Every line of the data below should be repeated exactly, and no picture should be copied.

- **Given material**:

--------------------------------------------------

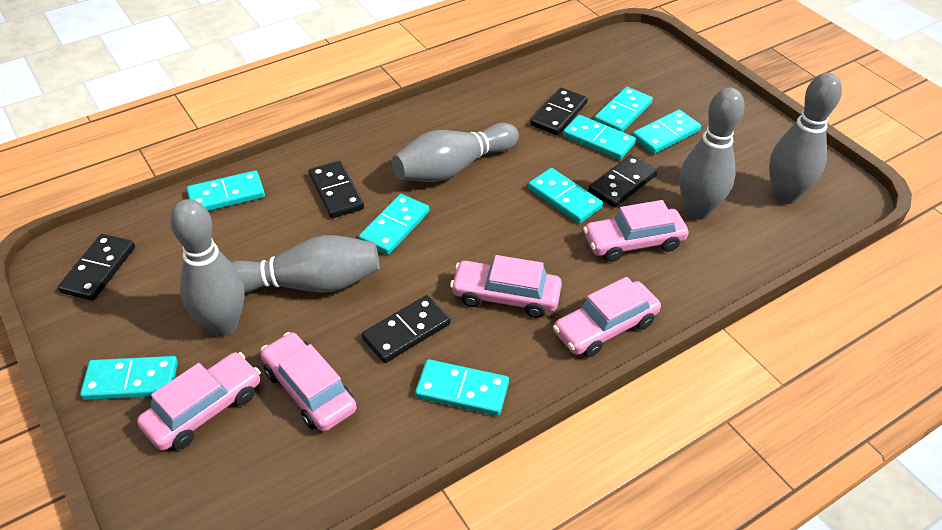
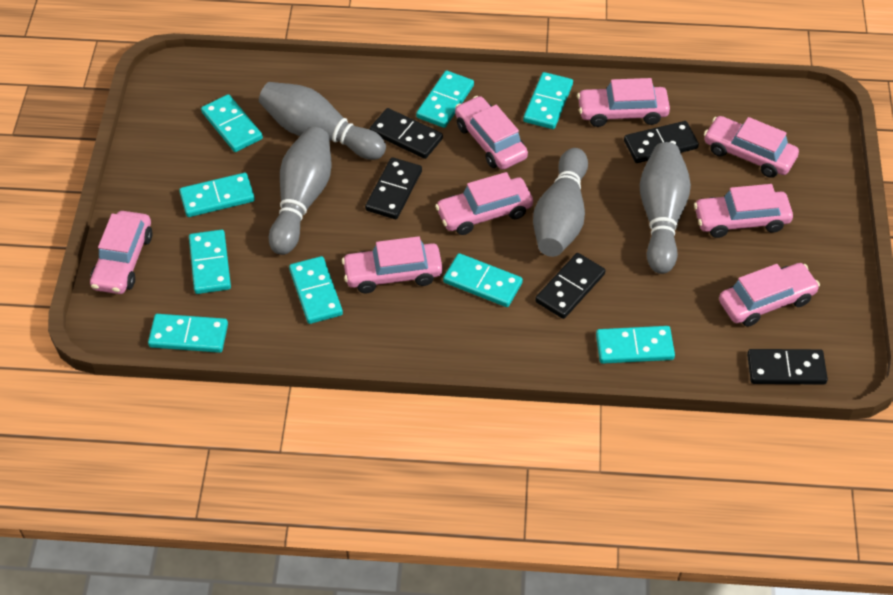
grey bowling pin: 5 -> 4
pink car: 5 -> 8
turquoise domino: 8 -> 9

--------------------------------------------------

- **Response for this exercise**:
grey bowling pin: 5 -> 4
pink car: 5 -> 8
turquoise domino: 8 -> 9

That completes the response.